WHAT THIS TASK INVOLVES >>
Nothing outside the range is to be copied. From the entries below, reproduce exactly the lines starting at the one with "white padlock [297,268,311,302]" and ending at the one with "black brush [305,398,332,460] -> none", without pictures.

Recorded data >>
★ ★ ★ ★ ★ ★ ★

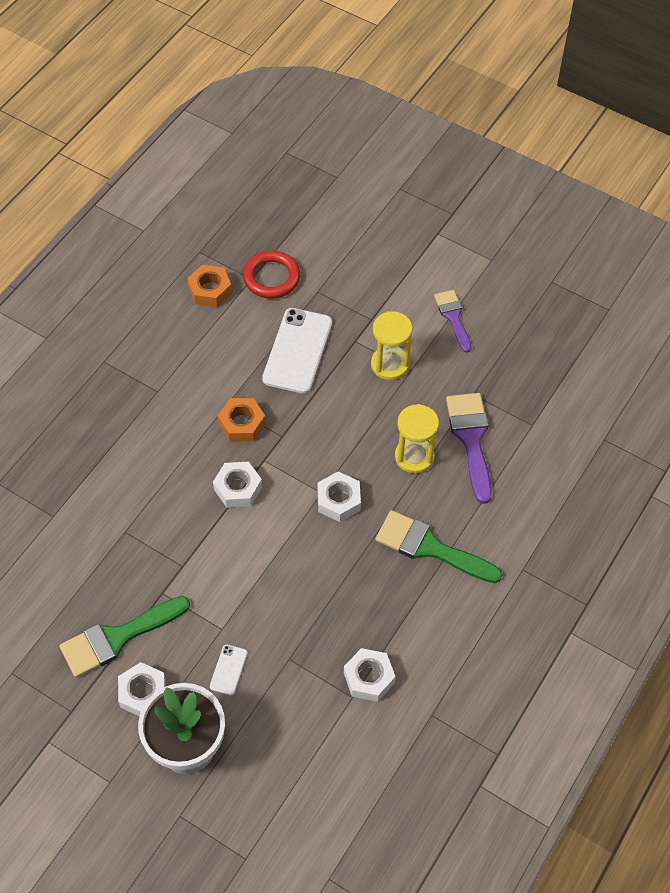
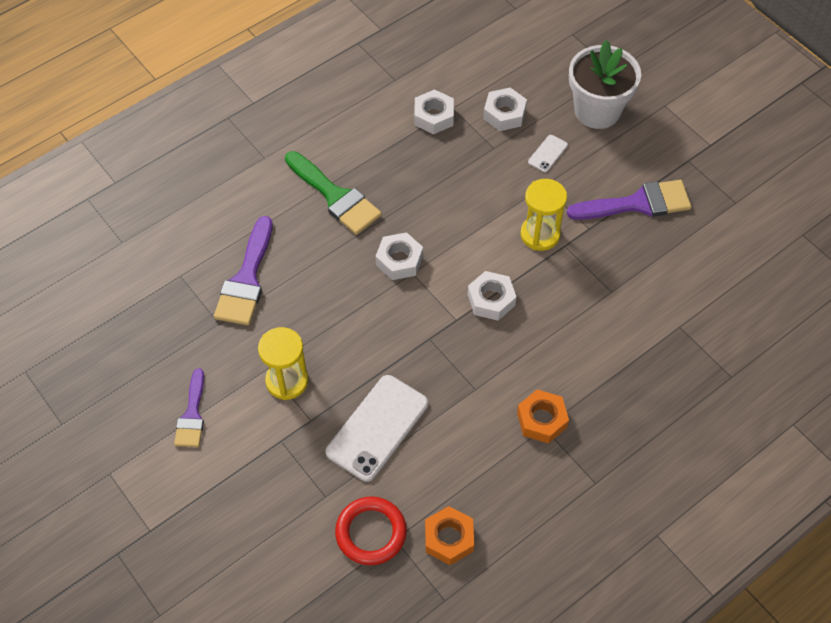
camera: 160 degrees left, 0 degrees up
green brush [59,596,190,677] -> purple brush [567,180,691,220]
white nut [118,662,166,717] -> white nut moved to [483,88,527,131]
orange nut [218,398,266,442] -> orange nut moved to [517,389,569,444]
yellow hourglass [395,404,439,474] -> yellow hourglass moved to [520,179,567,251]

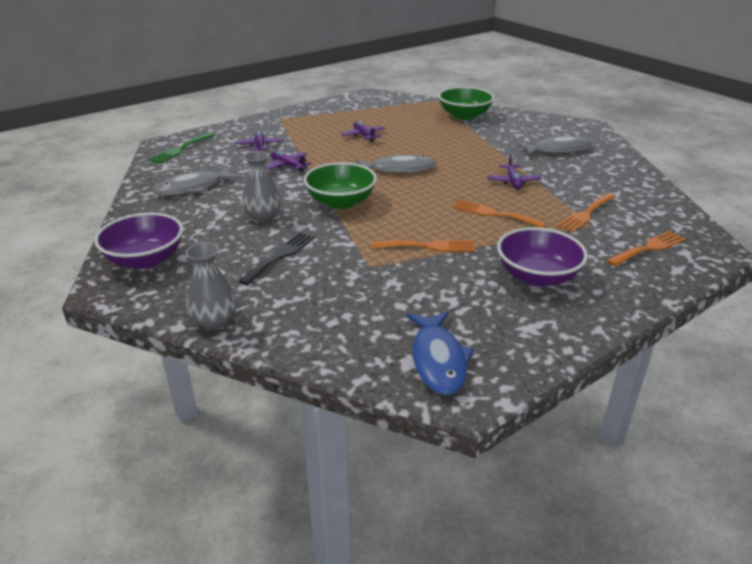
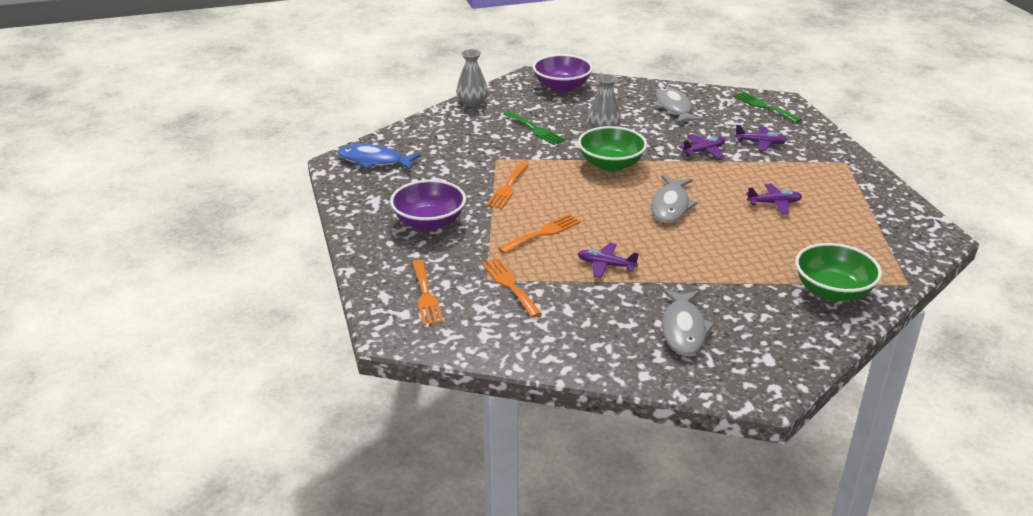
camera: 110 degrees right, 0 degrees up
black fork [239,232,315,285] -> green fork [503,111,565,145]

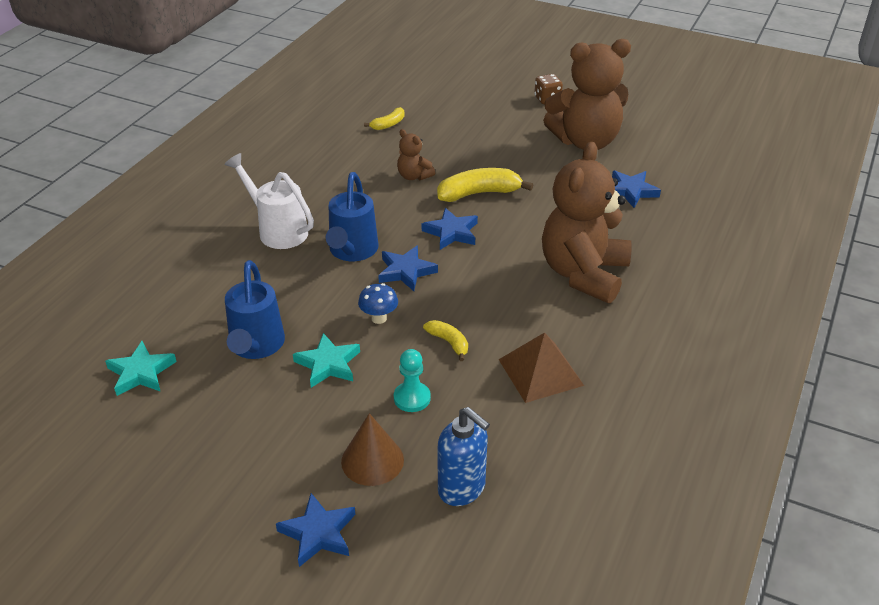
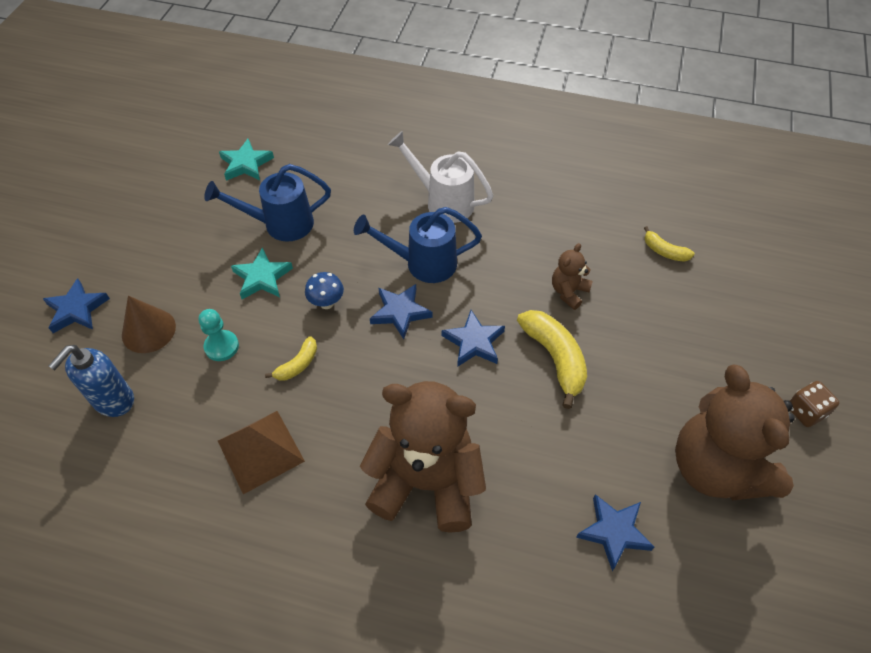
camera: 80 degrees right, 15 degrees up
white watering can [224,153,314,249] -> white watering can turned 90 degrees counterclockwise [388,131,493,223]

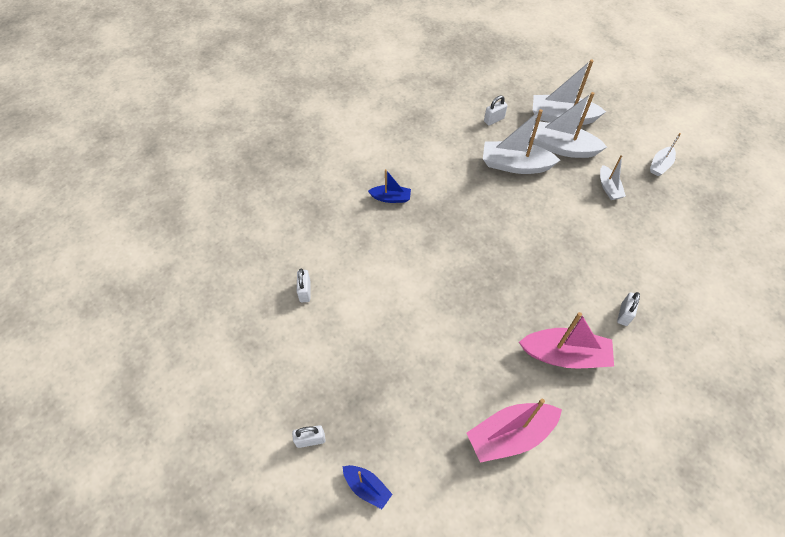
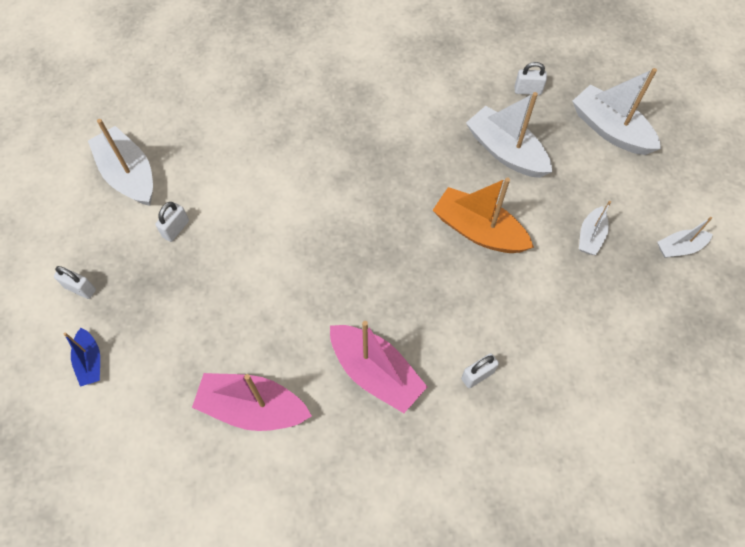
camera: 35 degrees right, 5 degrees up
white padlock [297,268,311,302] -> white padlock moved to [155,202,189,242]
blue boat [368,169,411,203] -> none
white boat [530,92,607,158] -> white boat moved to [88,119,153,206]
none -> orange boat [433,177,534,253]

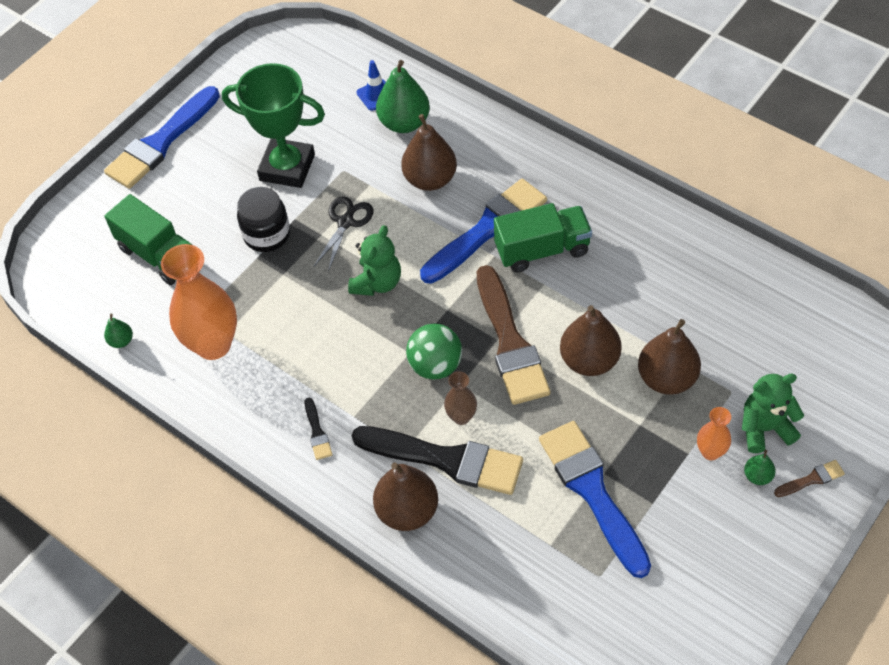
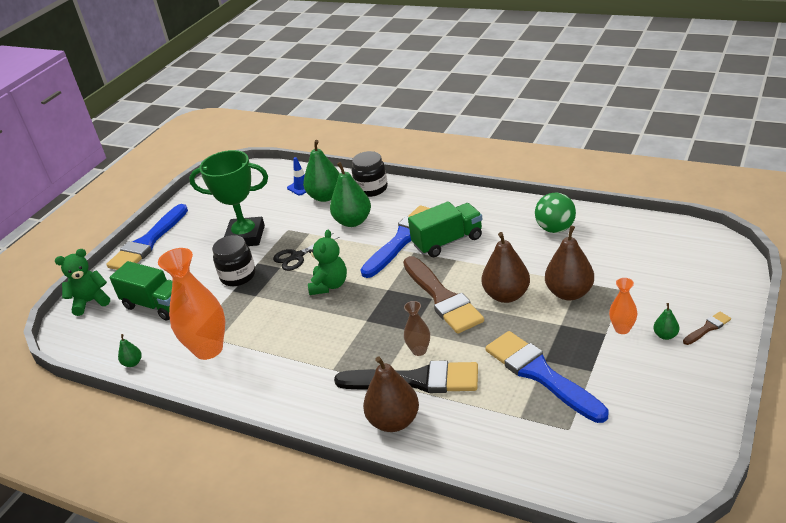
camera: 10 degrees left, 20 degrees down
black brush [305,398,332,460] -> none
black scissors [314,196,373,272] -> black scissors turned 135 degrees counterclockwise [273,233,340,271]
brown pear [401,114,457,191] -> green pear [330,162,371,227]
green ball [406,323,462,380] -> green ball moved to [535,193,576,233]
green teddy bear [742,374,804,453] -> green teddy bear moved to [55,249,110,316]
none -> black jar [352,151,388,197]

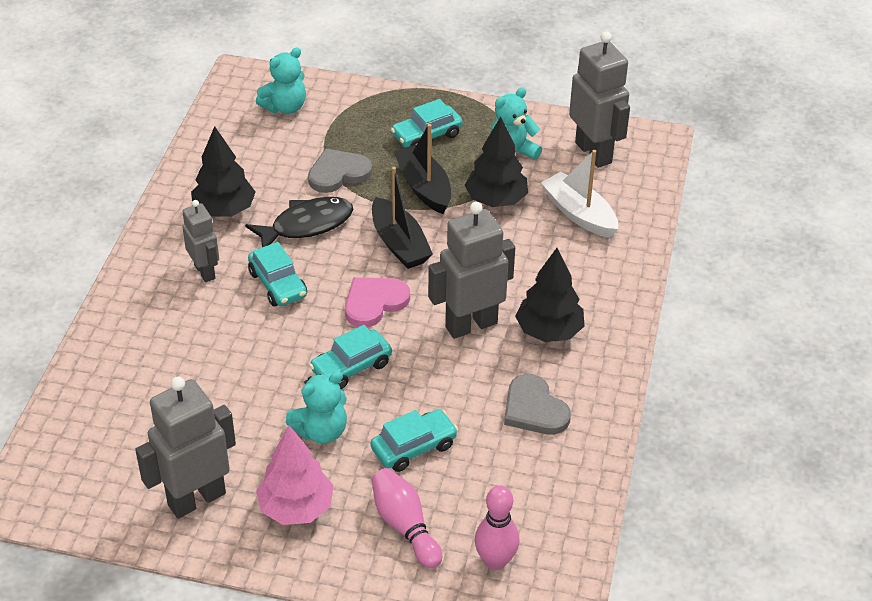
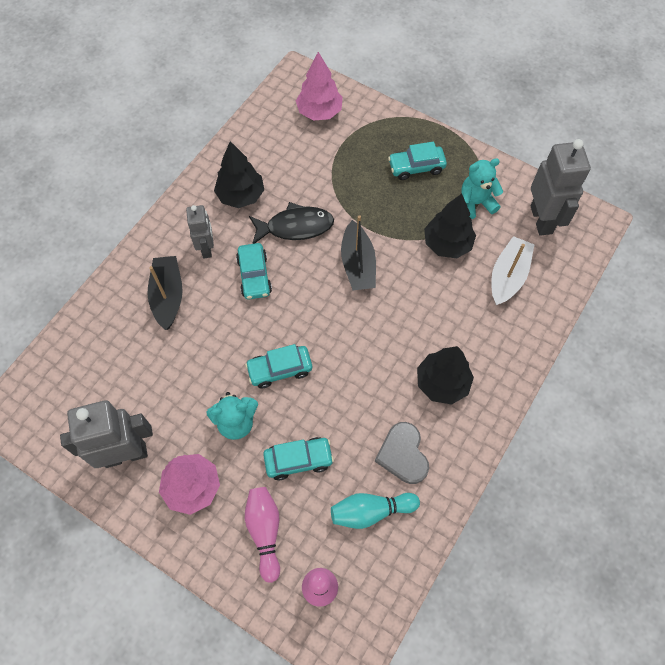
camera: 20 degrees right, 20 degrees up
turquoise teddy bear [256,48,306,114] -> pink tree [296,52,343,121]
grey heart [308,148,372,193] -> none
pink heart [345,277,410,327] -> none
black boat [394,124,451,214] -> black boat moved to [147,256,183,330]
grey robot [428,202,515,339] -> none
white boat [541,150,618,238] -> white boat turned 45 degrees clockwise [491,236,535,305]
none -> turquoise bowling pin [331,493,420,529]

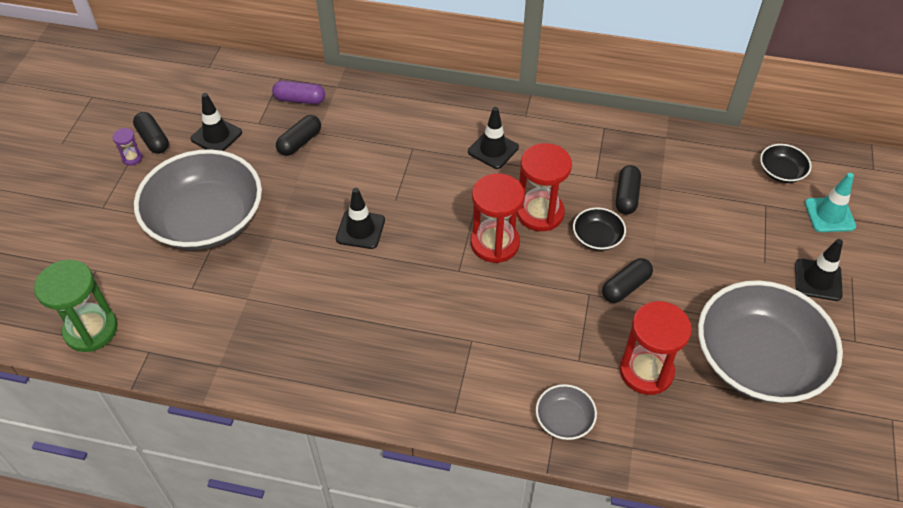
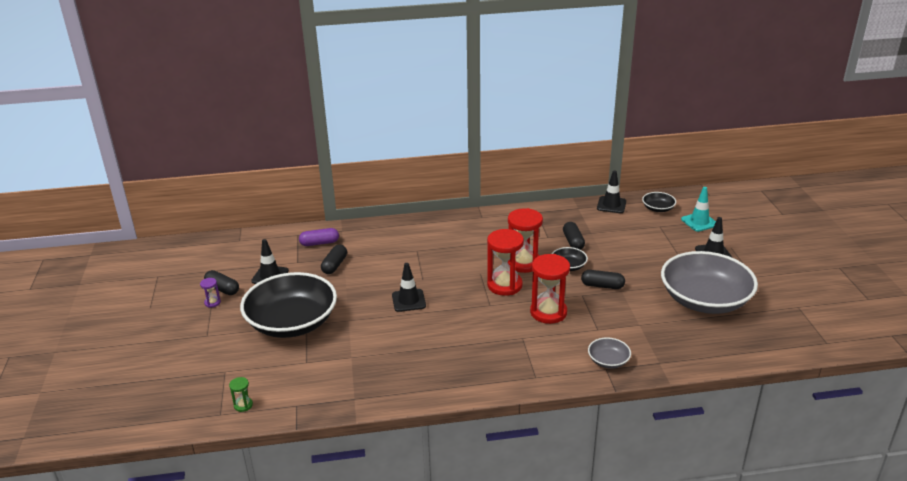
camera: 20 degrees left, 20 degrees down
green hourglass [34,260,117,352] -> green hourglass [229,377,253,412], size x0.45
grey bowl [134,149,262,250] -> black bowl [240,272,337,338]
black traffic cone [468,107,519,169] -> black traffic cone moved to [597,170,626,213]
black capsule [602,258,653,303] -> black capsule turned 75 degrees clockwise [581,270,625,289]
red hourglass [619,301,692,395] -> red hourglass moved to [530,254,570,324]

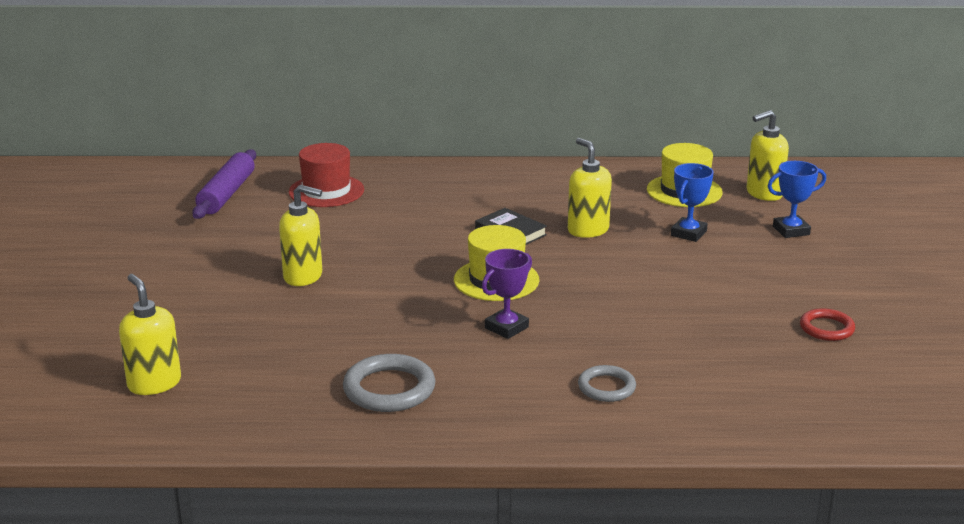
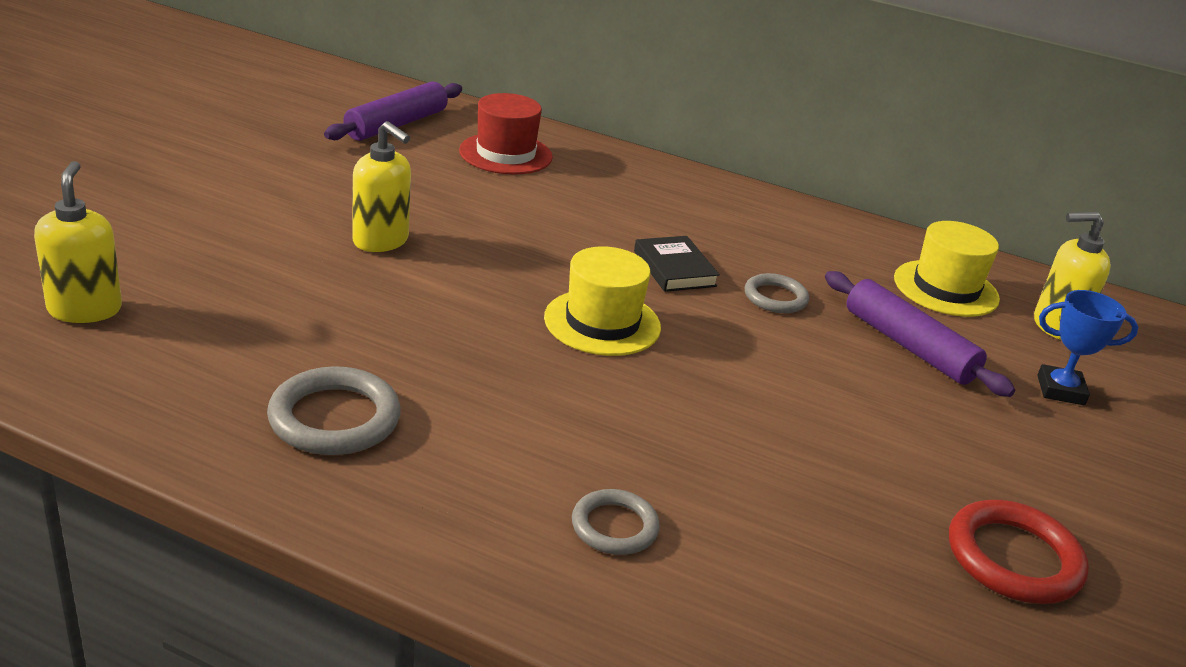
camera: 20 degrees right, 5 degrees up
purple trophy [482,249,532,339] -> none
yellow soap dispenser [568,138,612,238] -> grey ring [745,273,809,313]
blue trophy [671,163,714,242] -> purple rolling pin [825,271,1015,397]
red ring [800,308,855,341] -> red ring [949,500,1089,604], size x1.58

★ ★ ★ ★ ★ ★ ★

YOUR SOLUTION >>
white padlock [297,268,311,302] -> white padlock moved to [155,202,189,242]
blue boat [368,169,411,203] -> none
white boat [530,92,607,158] -> white boat moved to [88,119,153,206]
none -> orange boat [433,177,534,253]

camera: 10 degrees left, 20 degrees down
black brush [305,398,332,460] -> none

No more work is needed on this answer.